• Problem details
Repeat exactly the lines below that lie between the line with "(575, 444) = (570, 273): none -> white plate" and the line with "(862, 166) = (658, 86): none", counting both of those lines as part of the answer.

• Provided information
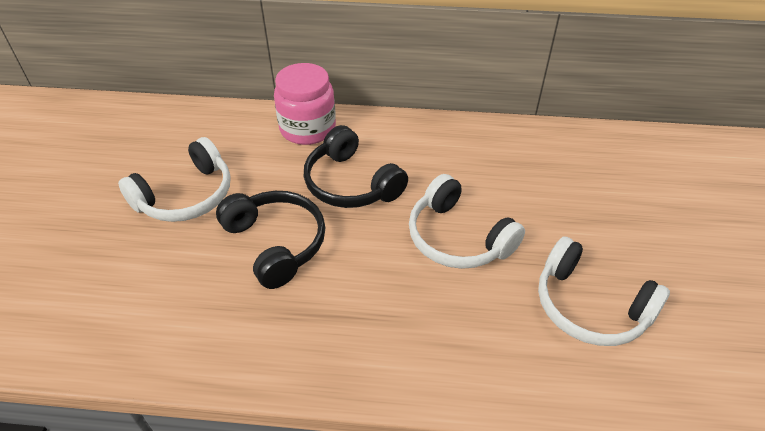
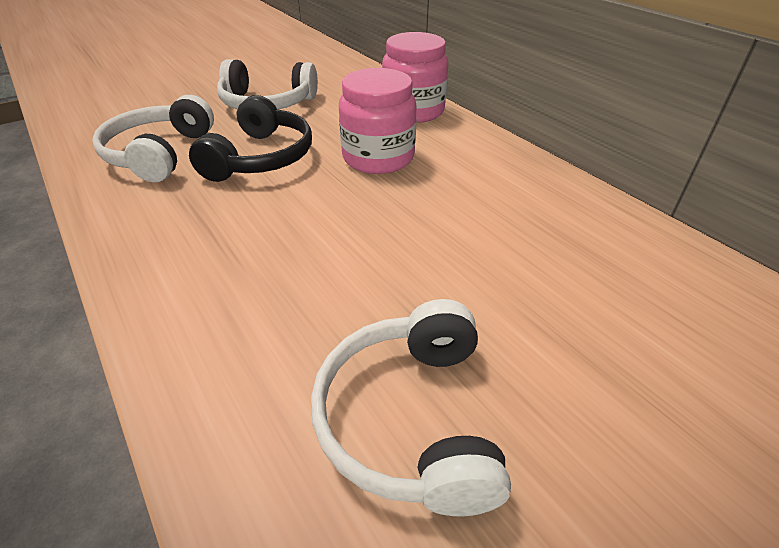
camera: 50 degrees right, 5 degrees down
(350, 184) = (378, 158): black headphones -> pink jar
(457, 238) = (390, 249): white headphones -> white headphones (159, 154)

---

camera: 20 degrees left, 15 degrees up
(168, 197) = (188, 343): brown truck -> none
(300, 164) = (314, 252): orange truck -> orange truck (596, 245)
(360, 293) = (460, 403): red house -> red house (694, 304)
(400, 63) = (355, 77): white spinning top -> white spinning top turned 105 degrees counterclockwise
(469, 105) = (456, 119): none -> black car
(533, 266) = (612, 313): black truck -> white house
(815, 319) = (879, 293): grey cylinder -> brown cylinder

---

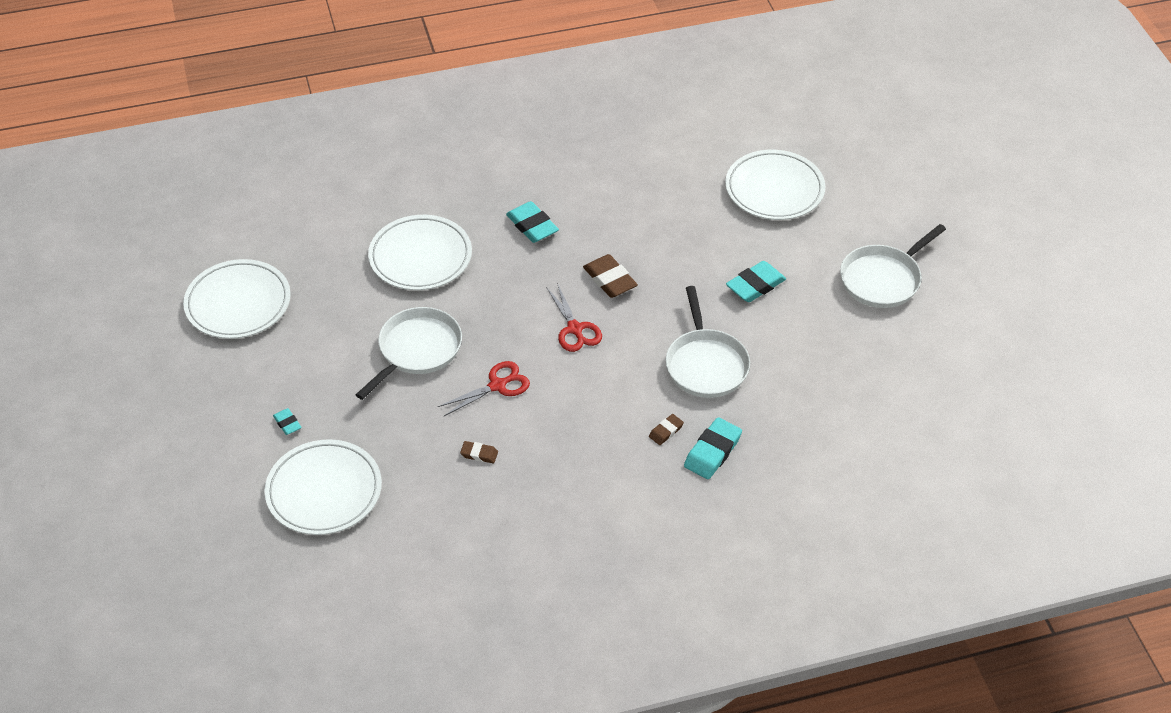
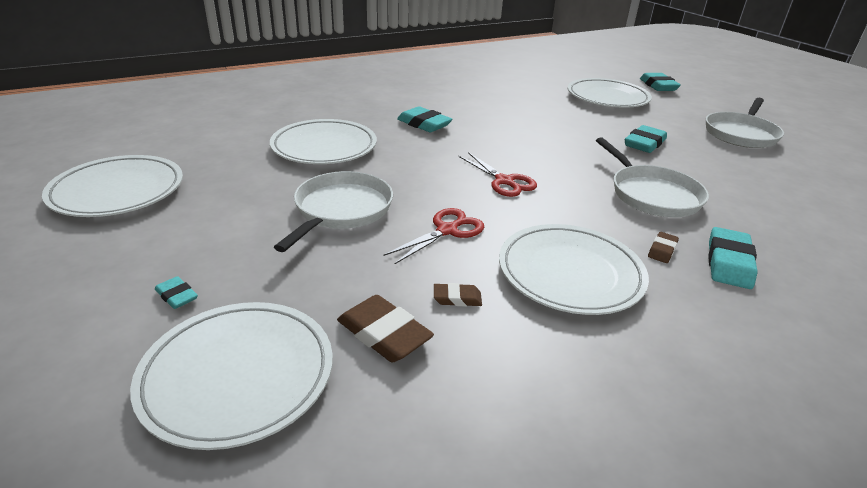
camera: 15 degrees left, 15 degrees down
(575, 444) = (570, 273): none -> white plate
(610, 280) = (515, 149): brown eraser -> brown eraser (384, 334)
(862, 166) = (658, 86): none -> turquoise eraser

• Task answer
(575, 444) = (570, 273): none -> white plate
(610, 280) = (515, 149): brown eraser -> brown eraser (384, 334)
(862, 166) = (658, 86): none -> turquoise eraser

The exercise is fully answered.